● WORK REQUIRED
Line by line, retype the material exactly and leave each picture out.

--- --- ---

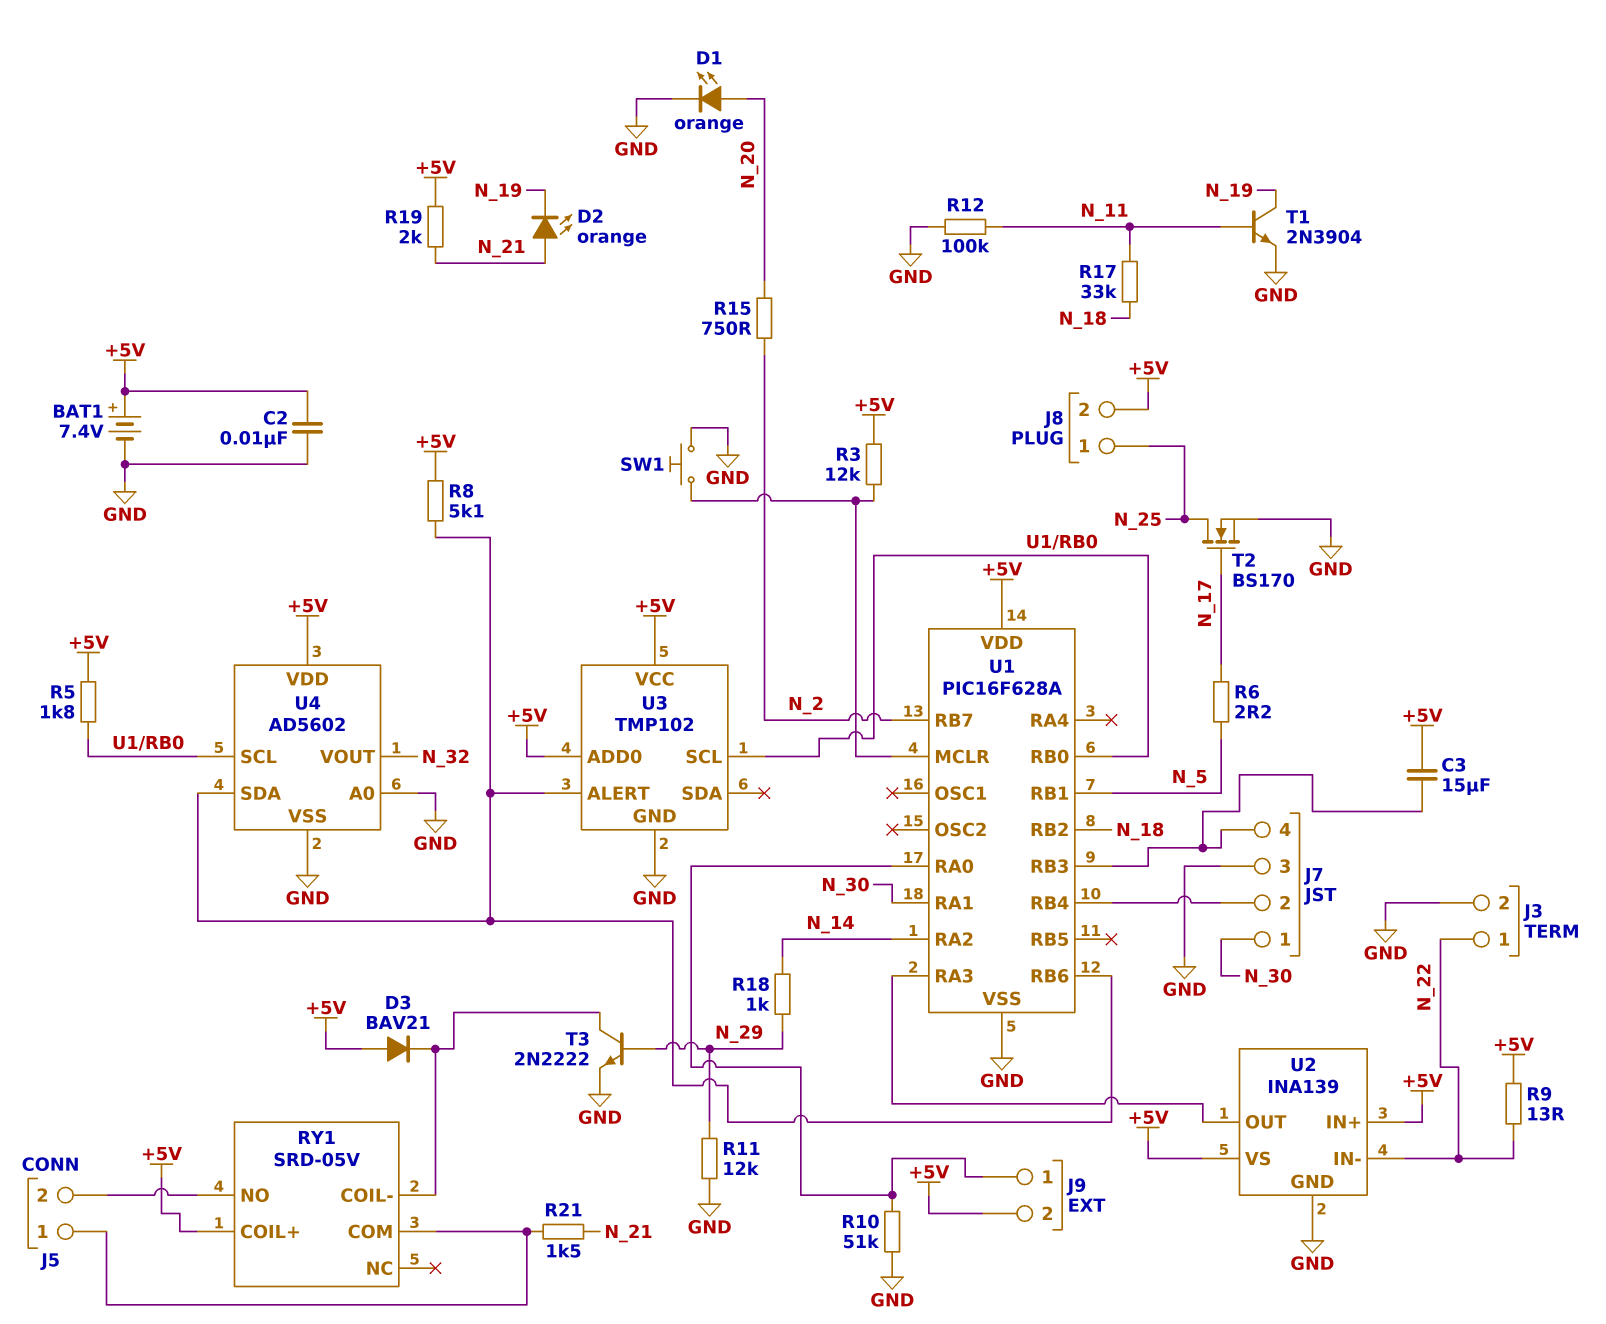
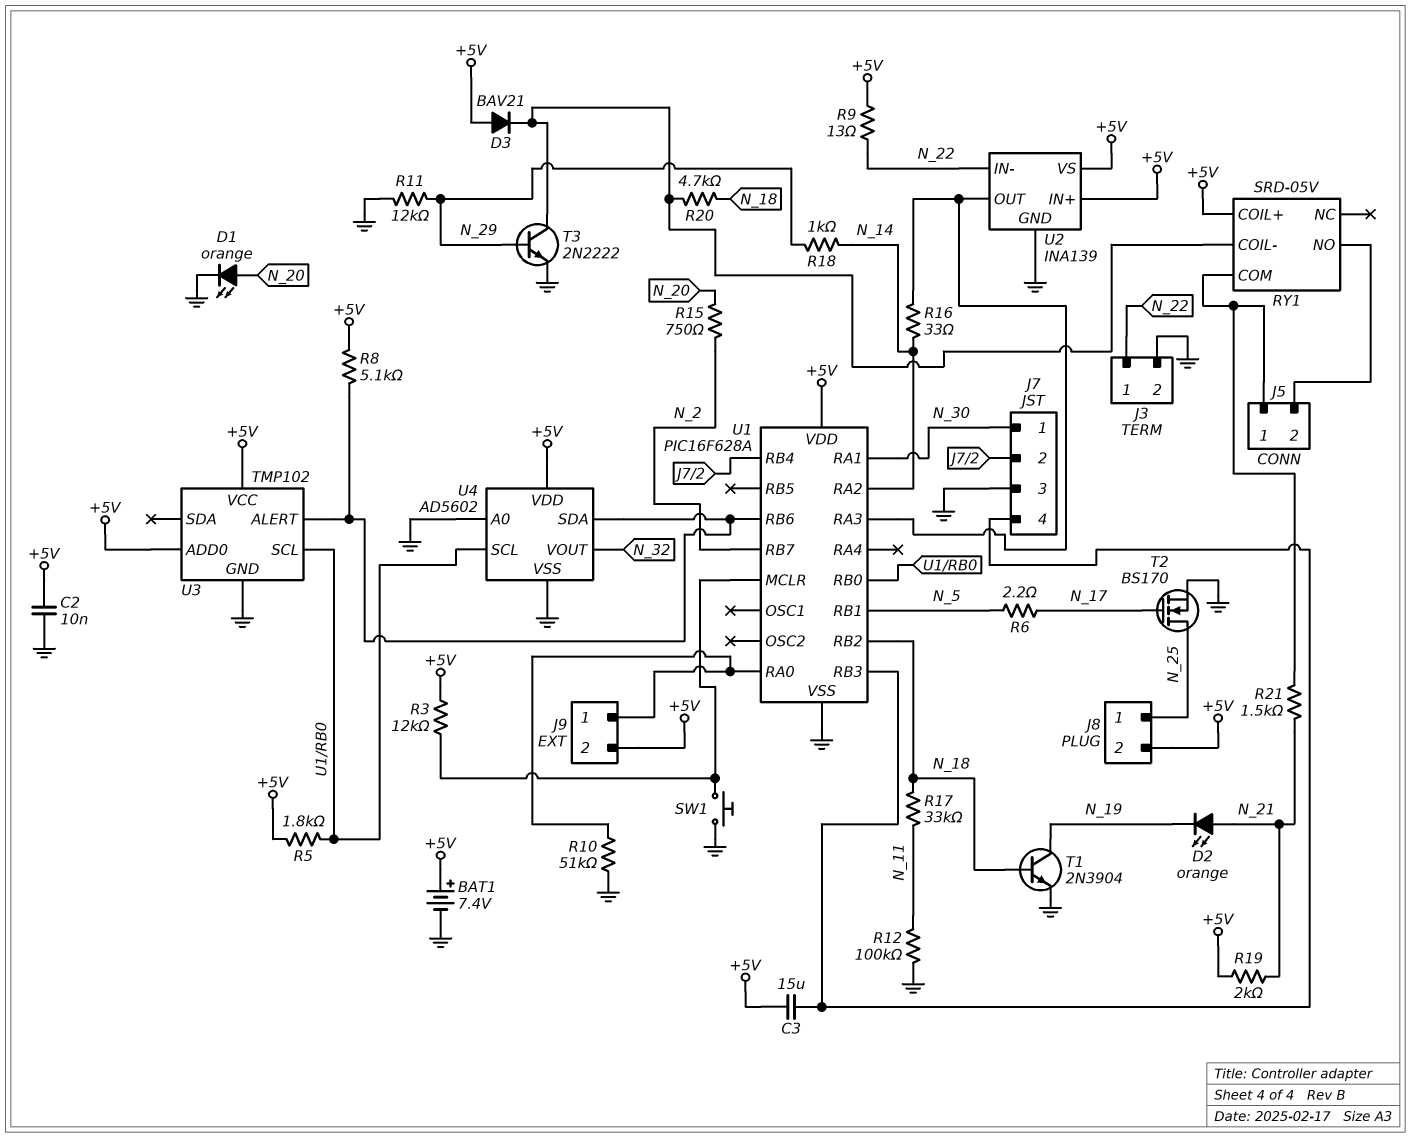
R16: none -> 33 (N_14, U1/RA3)
R20: none -> 4.7k (N_18, RY1/COIL-)
T1: NPN 2N3904 (B N_11, C N_19, E GND) -> NPN 2N3904 (B N_18, C N_19, E GND)

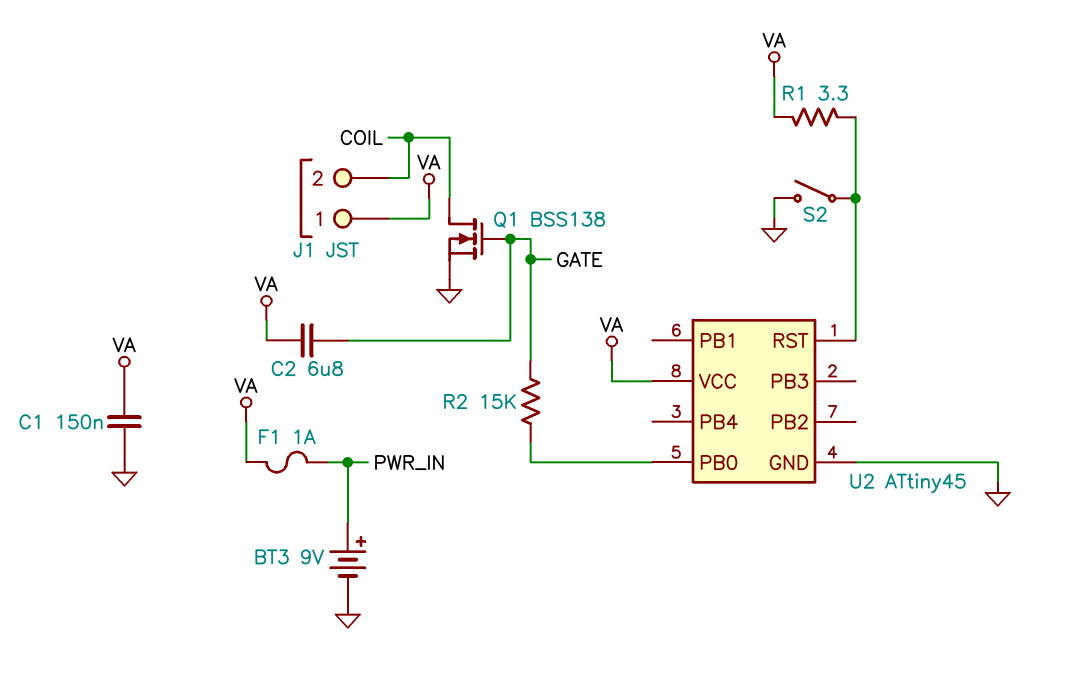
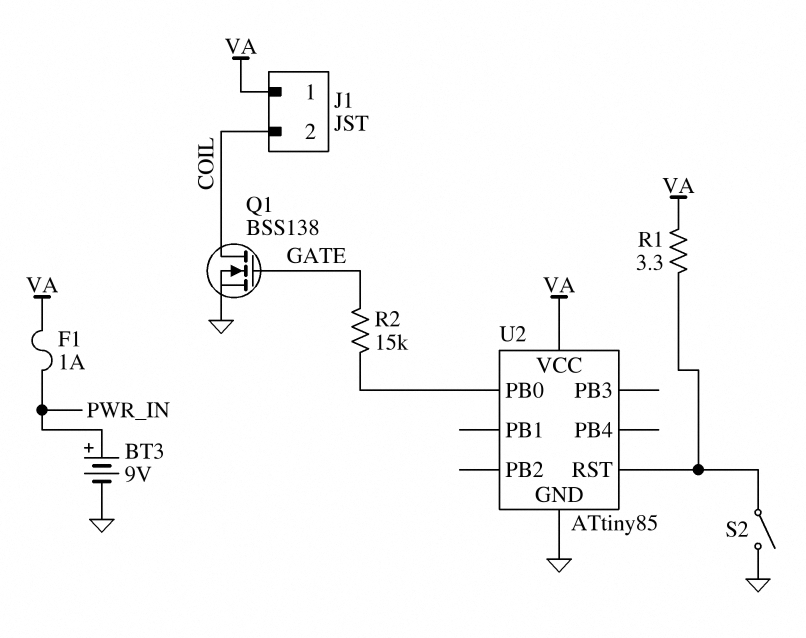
C1: 150nF (GND, VA) -> none
C2: 6.8uF (GATE, VA) -> none
U2: ATtiny45 -> ATtiny85

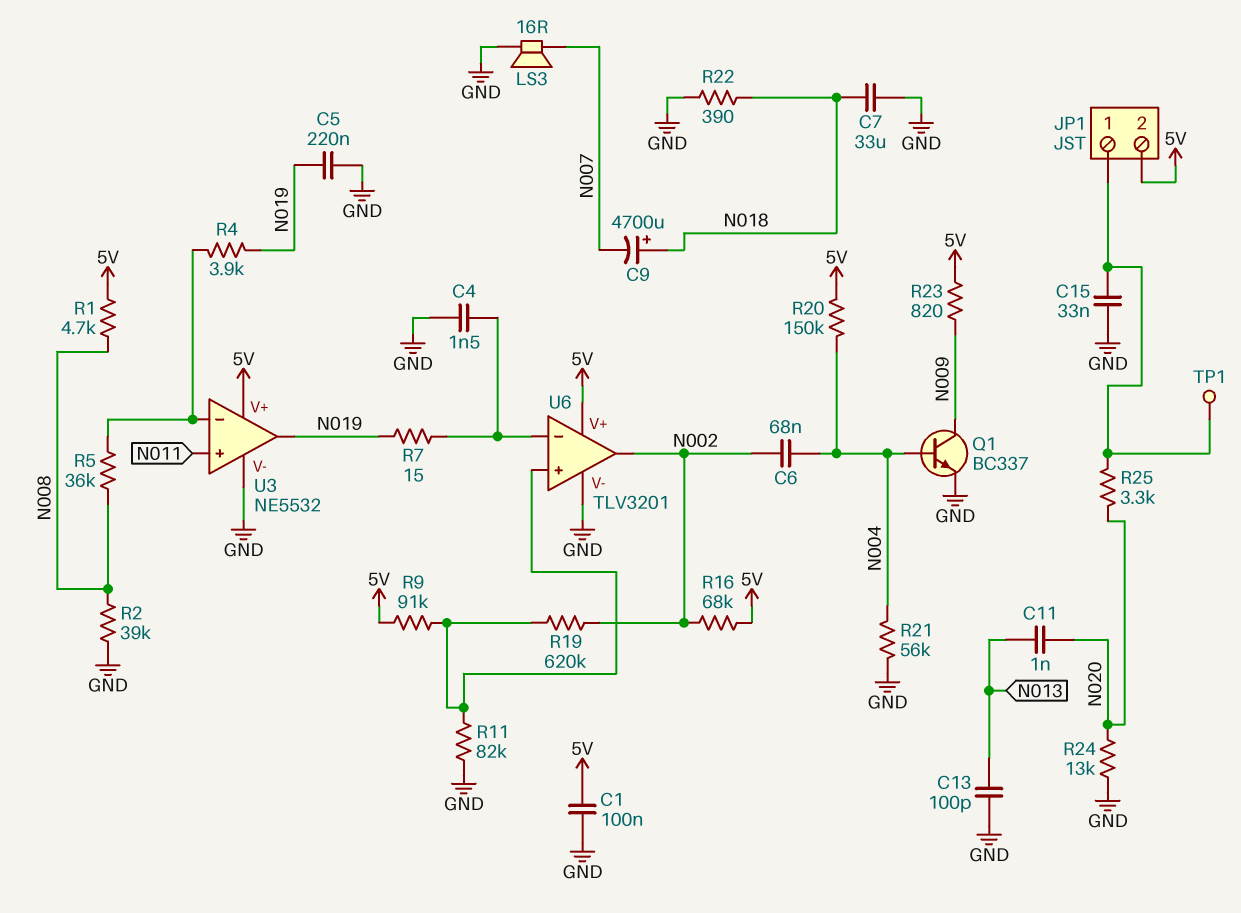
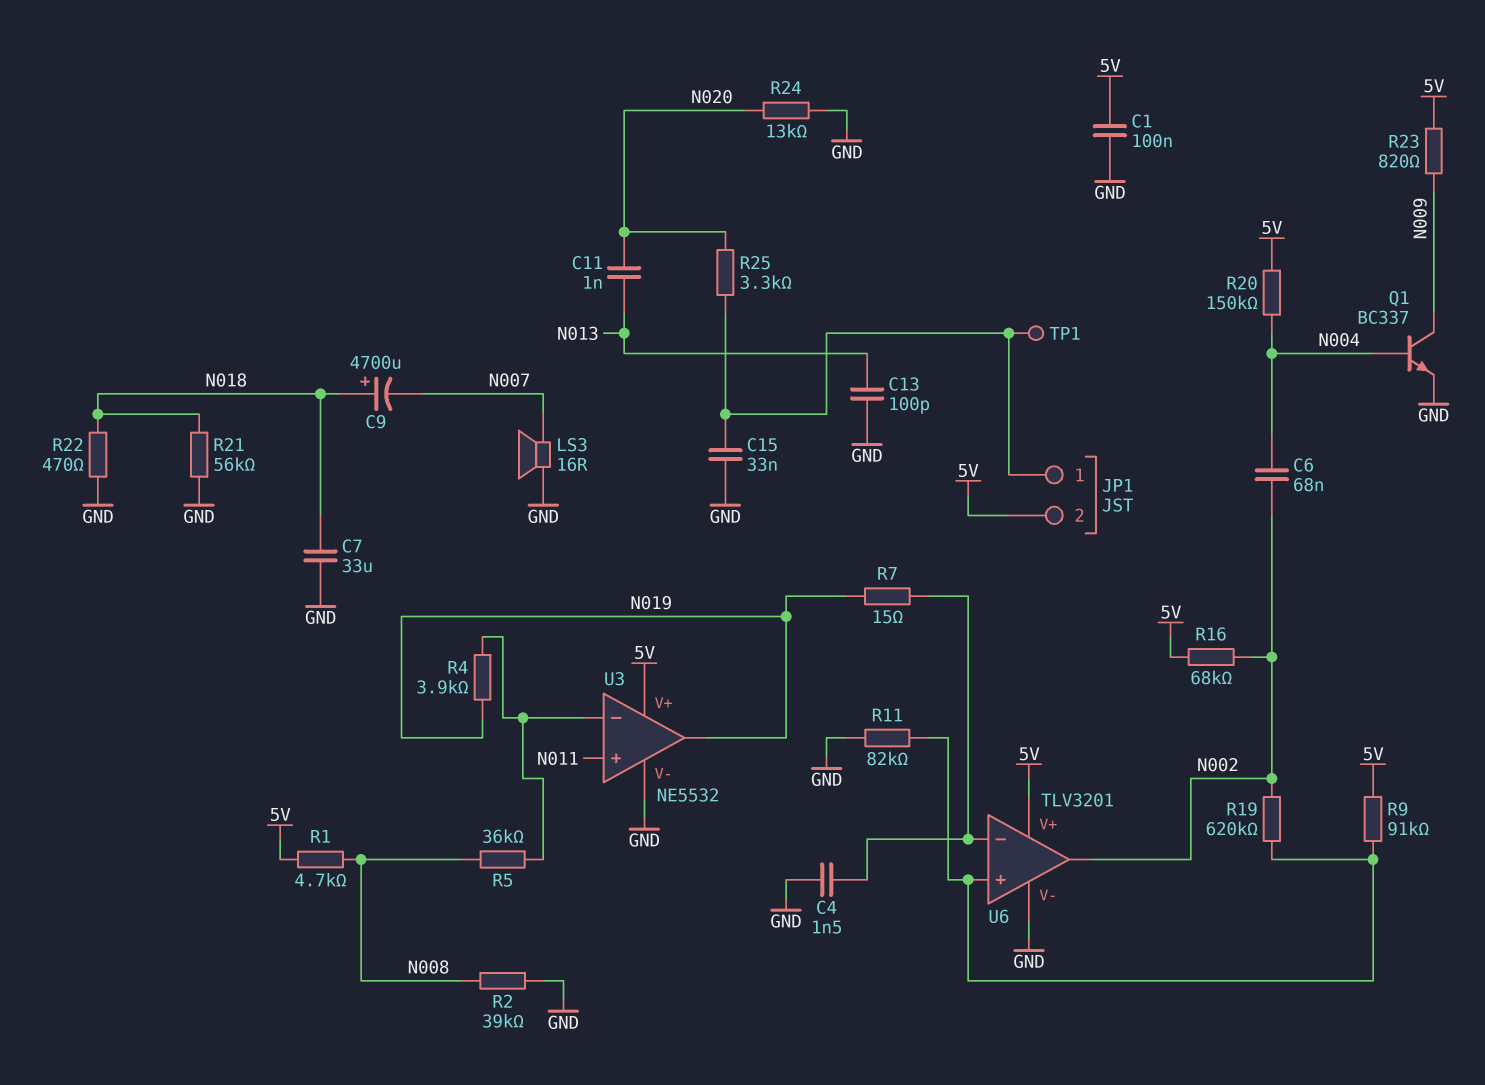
C5: 220nF (GND, N019) -> none
R21: 56k (GND, N004) -> 56k (GND, N018)
R22: 390 (GND, N018) -> 470 (GND, N018)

--- --- ---

● SOLUTION BELOW
R16: none -> 33 (N_14, U1/RA3)
R20: none -> 4.7k (N_18, RY1/COIL-)
T1: NPN 2N3904 (B N_11, C N_19, E GND) -> NPN 2N3904 (B N_18, C N_19, E GND)

C1: 150nF (GND, VA) -> none
C2: 6.8uF (GATE, VA) -> none
U2: ATtiny45 -> ATtiny85

C5: 220nF (GND, N019) -> none
R21: 56k (GND, N004) -> 56k (GND, N018)
R22: 390 (GND, N018) -> 470 (GND, N018)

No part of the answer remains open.